**Your objective**
Where the listing shows an image, skip it and output all other material unchanged.

**Records for this exercise**
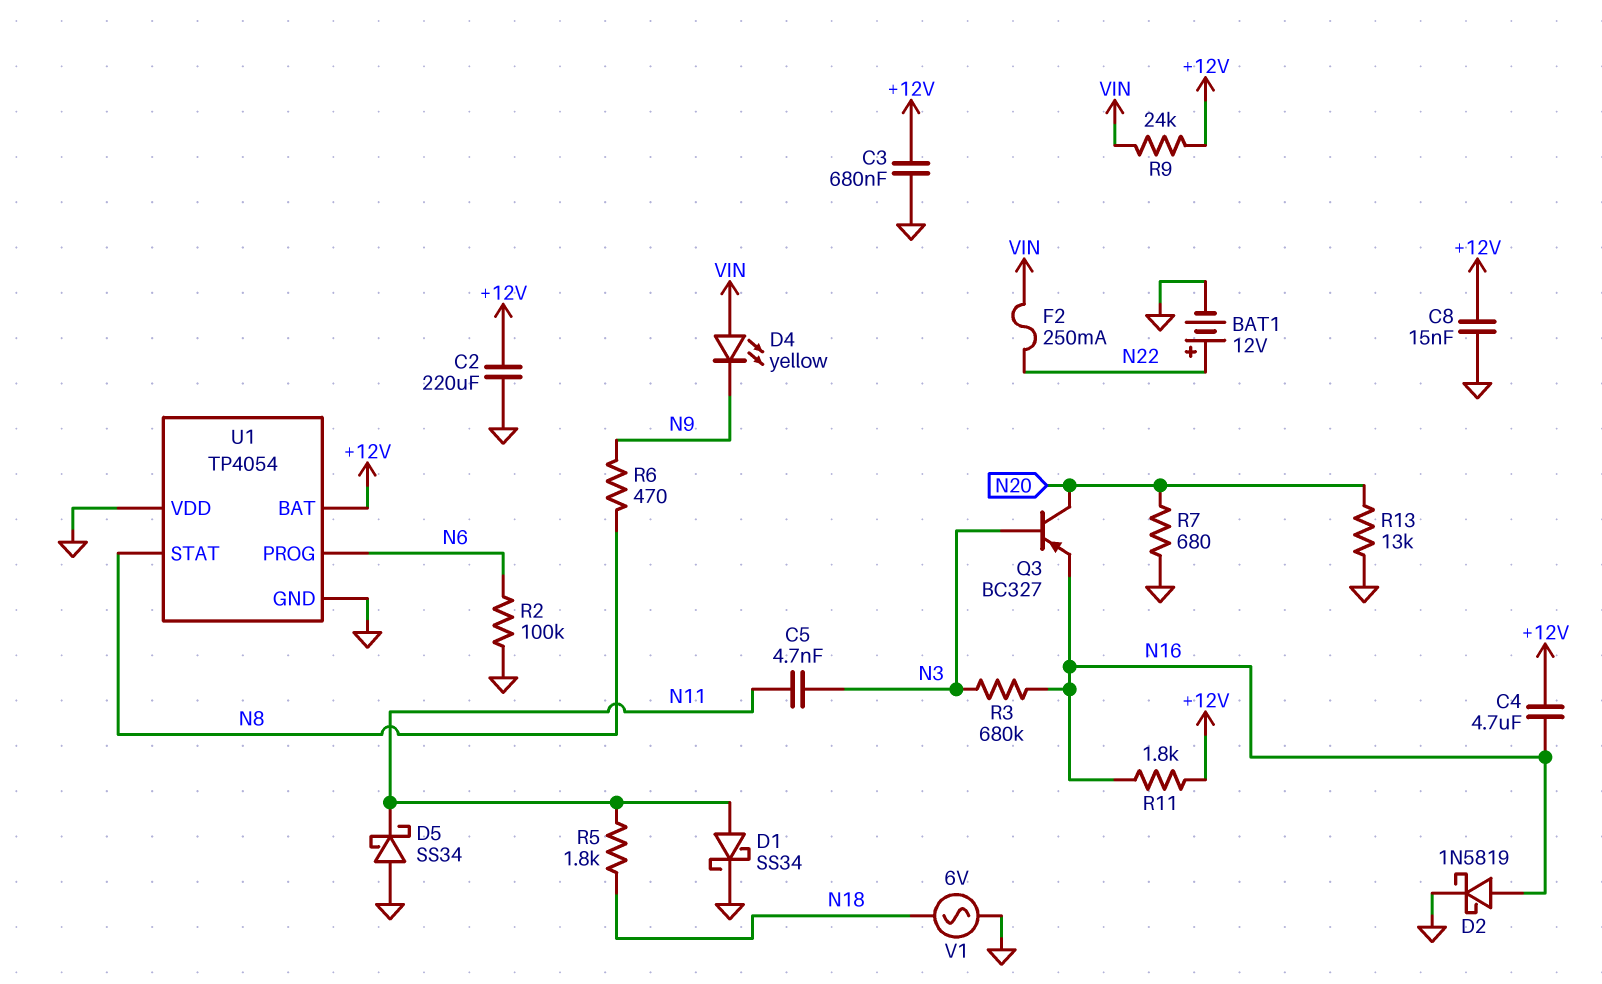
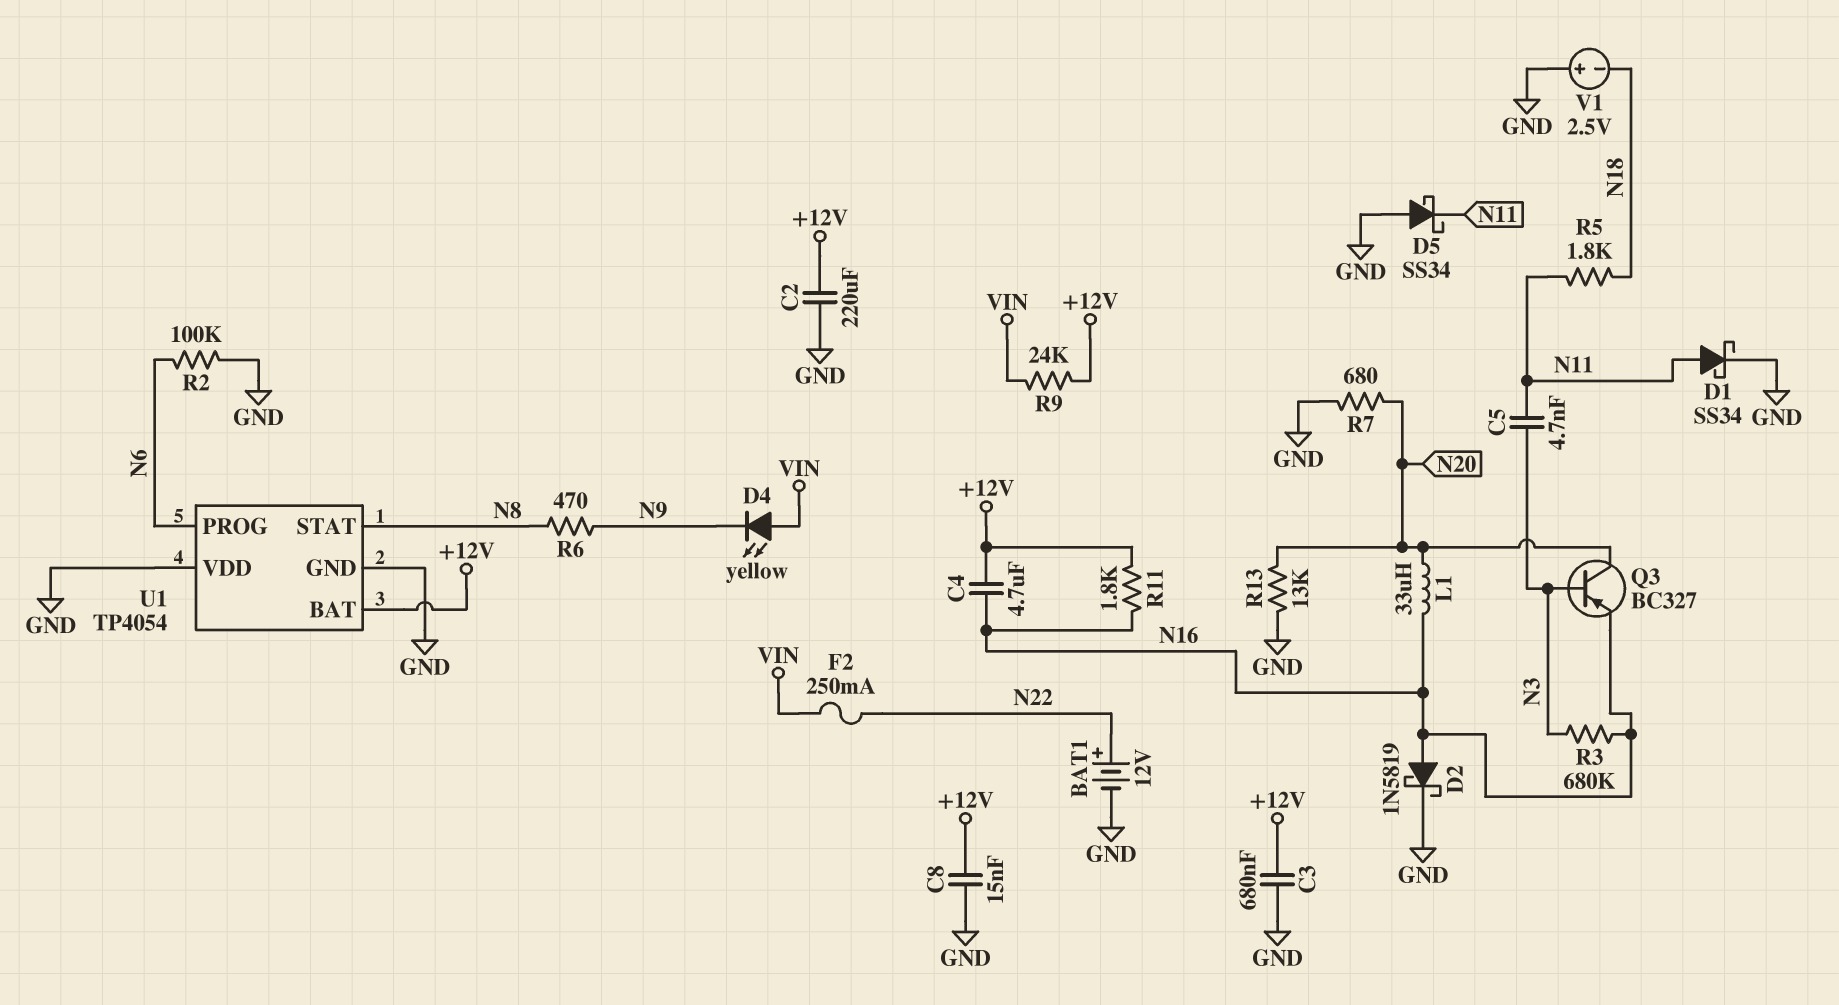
L1: none -> 33uH (N16, N20)
V1: AC 6V (GND, N18) -> 2.5V (plus GND, minus N18)

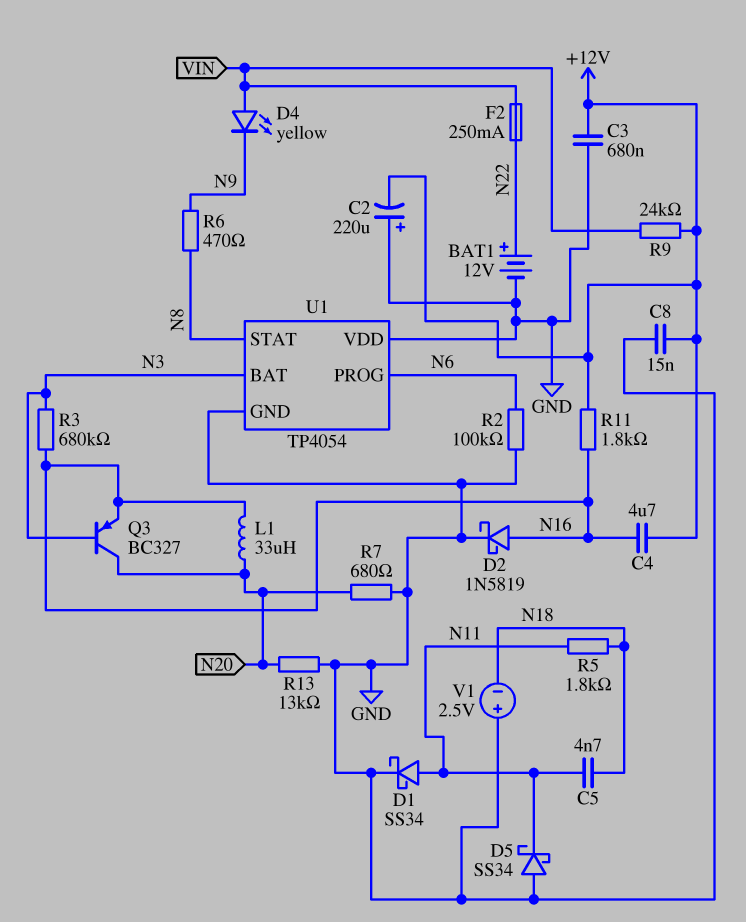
C2: 220uF (+12V, GND) -> 220uF (plus GND, minus +12V)
C5: 4.7nF (N3, N11) -> 4.7nF (N11, N18)
U1 pin BAT: +12V -> N3

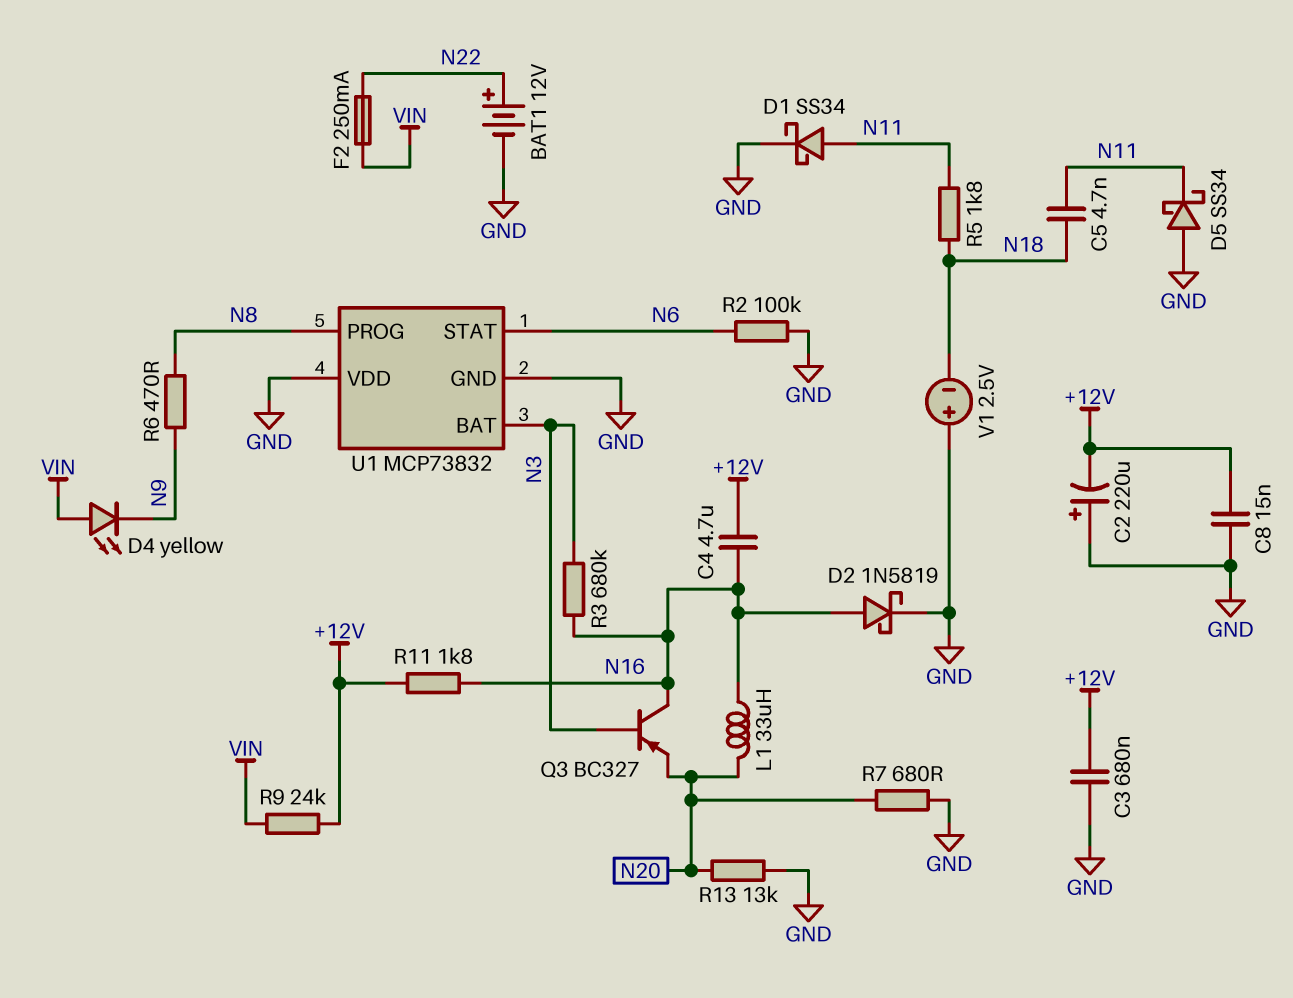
Q3: PNP BC327 (B N3, C N20, E N16) -> PNP BC327 (B N3, C N16, E N20)
U1: TP4054 -> MCP73832
U1 pin PROG: N6 -> N8
U1 pin STAT: N8 -> N6

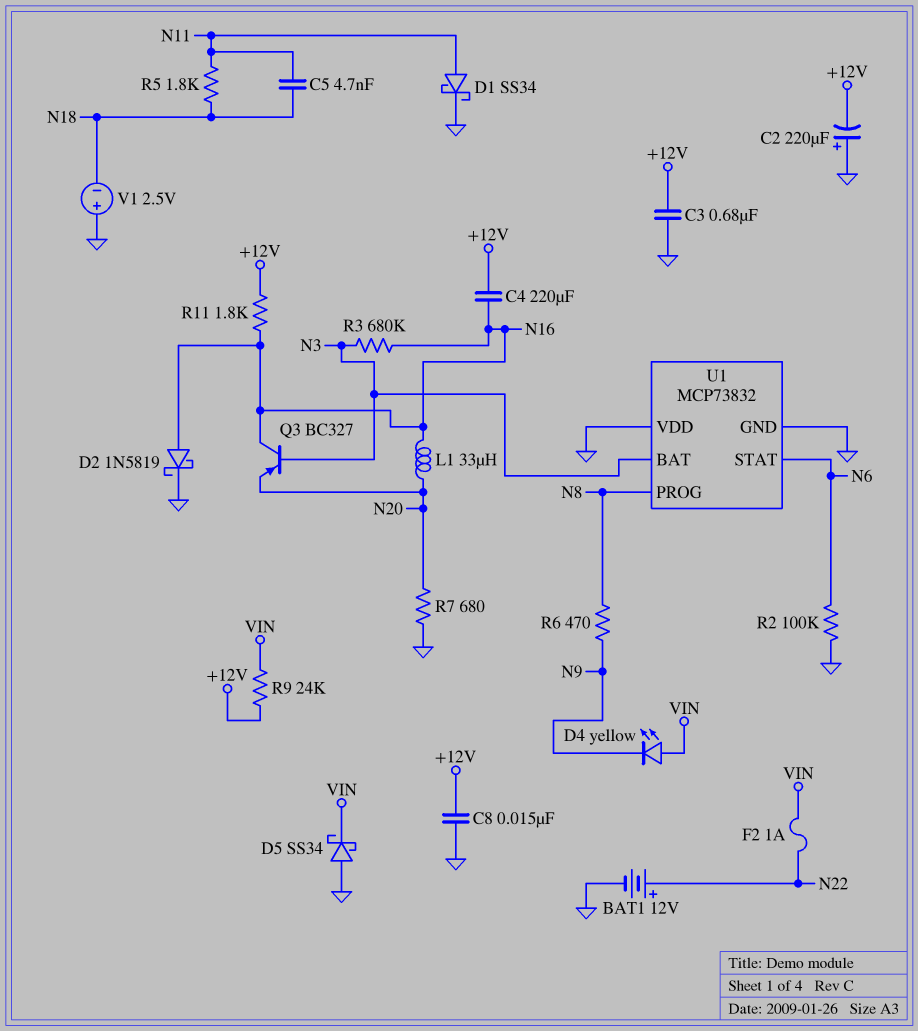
C4: 4.7uF (+12V, N16) -> 220uF (+12V, N16)
D5: schottky SS34 (A GND, K N11) -> schottky SS34 (A GND, K VIN)
F2: 250mA (N22, VIN) -> 1A (N22, VIN)
R13: 13k (GND, N20) -> none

**Response**
L1: none -> 33uH (N16, N20)
V1: AC 6V (GND, N18) -> 2.5V (plus GND, minus N18)

C2: 220uF (+12V, GND) -> 220uF (plus GND, minus +12V)
C5: 4.7nF (N3, N11) -> 4.7nF (N11, N18)
U1 pin BAT: +12V -> N3

Q3: PNP BC327 (B N3, C N20, E N16) -> PNP BC327 (B N3, C N16, E N20)
U1: TP4054 -> MCP73832
U1 pin PROG: N6 -> N8
U1 pin STAT: N8 -> N6

C4: 4.7uF (+12V, N16) -> 220uF (+12V, N16)
D5: schottky SS34 (A GND, K N11) -> schottky SS34 (A GND, K VIN)
F2: 250mA (N22, VIN) -> 1A (N22, VIN)
R13: 13k (GND, N20) -> none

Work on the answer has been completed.